- [GOAL OF THE EXERCISE] Starting from the line that holds "black 1x8 brick", print every line through the end of the records, first and last included.

- [TASK INPUTS]
▽

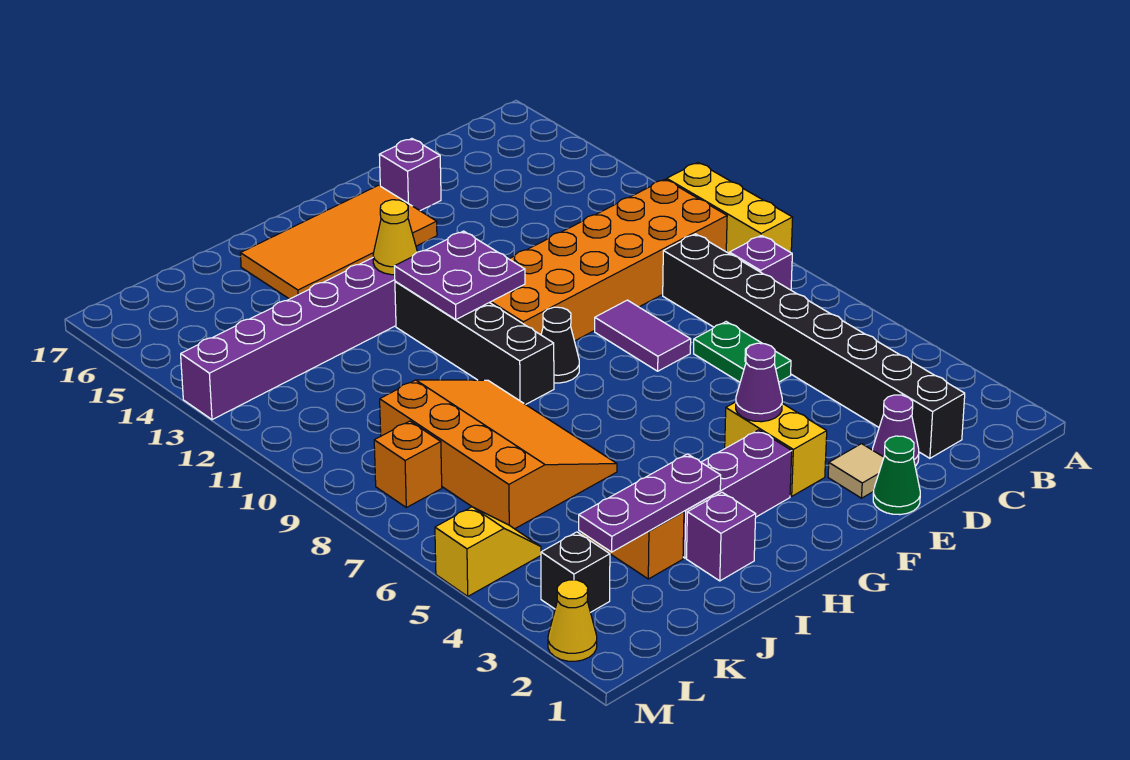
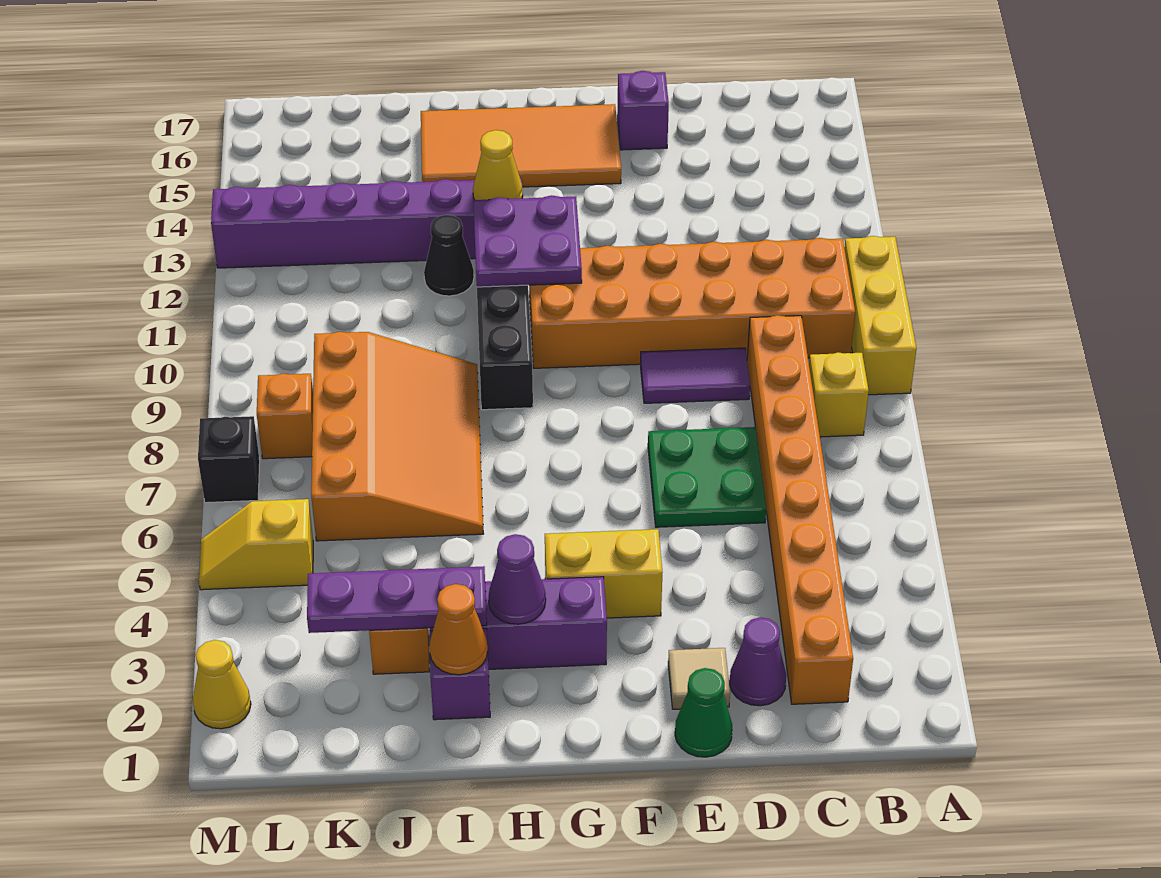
purple 1x1 brick [729,236,792,290] -> yellow 1x1 brick [809,352,869,437]
black 1x8 brick [663,234,965,458] -> orange 1x8 brick [747,315,853,704]
green 1x2 plate [694,322,791,382] -> green 2x2 plate [648,427,766,527]
purple 1x2 tile [595,300,691,371] -> purple 1x2 tile turned to [641,348,750,403]
yellow 1x2 brick [725,402,827,496] -> yellow 1x2 brick turned to [545,529,663,618]
purple 1x1 cone [736,343,782,422] -> purple 1x1 cone moved to [489,534,546,624]
black 1x1 cone [541,307,579,383] -> black 1x1 cone moved to [424,215,474,296]
none -> orange 1x1 cone [429,584,488,675]
black 1x1 brick [541,532,610,612] -> black 1x1 brick moved to [198,416,260,503]
yellow 1x2 slope [435,507,541,596] -> yellow 1x2 slope turned to [199,499,313,590]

△

- [TASK RESPONSE]
black 1x8 brick [663,234,965,458] -> orange 1x8 brick [747,315,853,704]
green 1x2 plate [694,322,791,382] -> green 2x2 plate [648,427,766,527]
purple 1x2 tile [595,300,691,371] -> purple 1x2 tile turned to [641,348,750,403]
yellow 1x2 brick [725,402,827,496] -> yellow 1x2 brick turned to [545,529,663,618]
purple 1x1 cone [736,343,782,422] -> purple 1x1 cone moved to [489,534,546,624]
black 1x1 cone [541,307,579,383] -> black 1x1 cone moved to [424,215,474,296]
none -> orange 1x1 cone [429,584,488,675]
black 1x1 brick [541,532,610,612] -> black 1x1 brick moved to [198,416,260,503]
yellow 1x2 slope [435,507,541,596] -> yellow 1x2 slope turned to [199,499,313,590]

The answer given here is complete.